RECORDED INFORMATION ▸
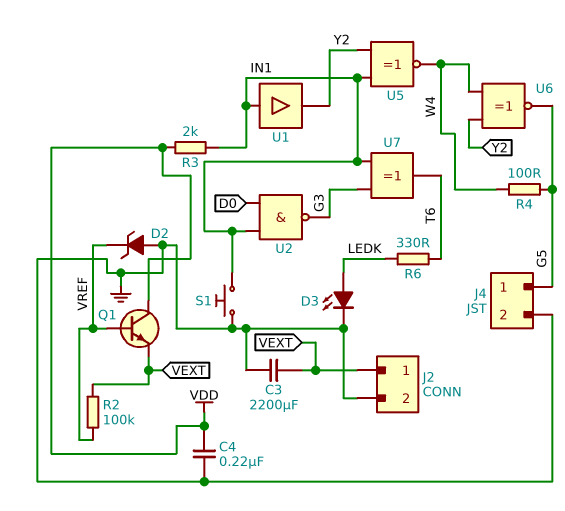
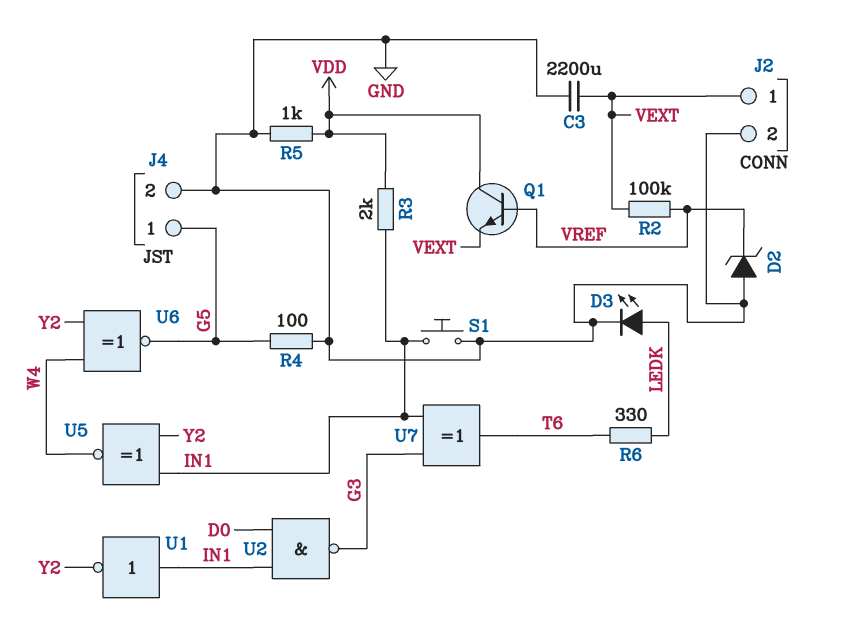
C4: 220nF (GND, VDD) -> none
R4: 100 (G5, W4) -> 100 (G5, GND)
R5: none -> 1k (GND, VDD)
U1: buffer (in IN1, out Y2) -> NOT (in IN1, out Y2)

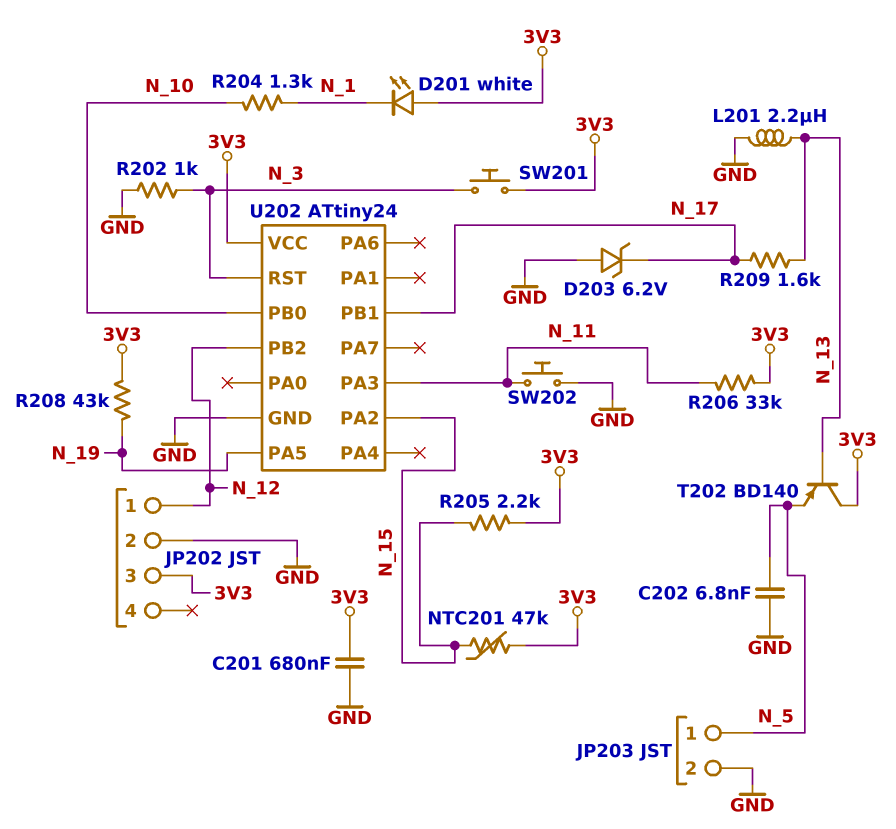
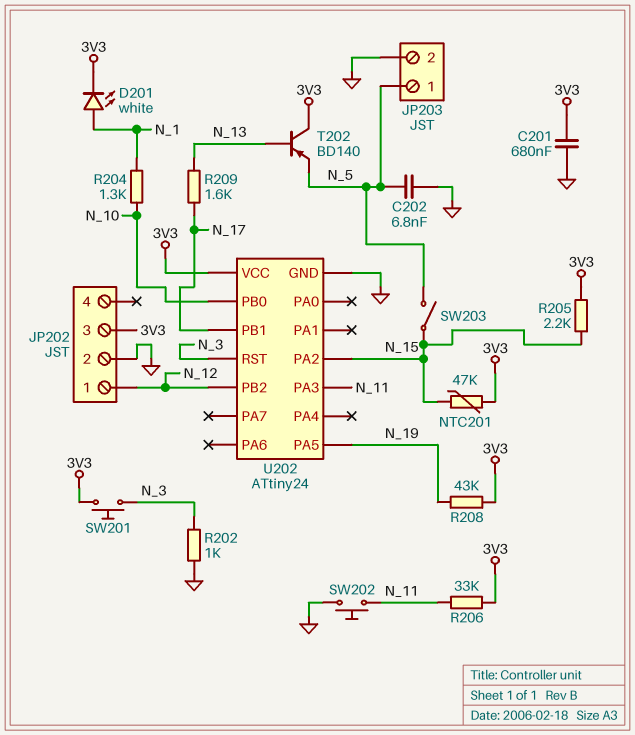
D201: LED white (A 3V3, K N_1) -> LED white (A N_1, K 3V3)
D203: zener 6.2V (A GND, K N_17) -> none
L201: 2.2uH (GND, N_13) -> none
SW203: none -> switch (N_5, N_15)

TASK BRIEF ▸ Images are to be omitted; repeat the remaining data above exactly.

RESPONSE ▸
C4: 220nF (GND, VDD) -> none
R4: 100 (G5, W4) -> 100 (G5, GND)
R5: none -> 1k (GND, VDD)
U1: buffer (in IN1, out Y2) -> NOT (in IN1, out Y2)

D201: LED white (A 3V3, K N_1) -> LED white (A N_1, K 3V3)
D203: zener 6.2V (A GND, K N_17) -> none
L201: 2.2uH (GND, N_13) -> none
SW203: none -> switch (N_5, N_15)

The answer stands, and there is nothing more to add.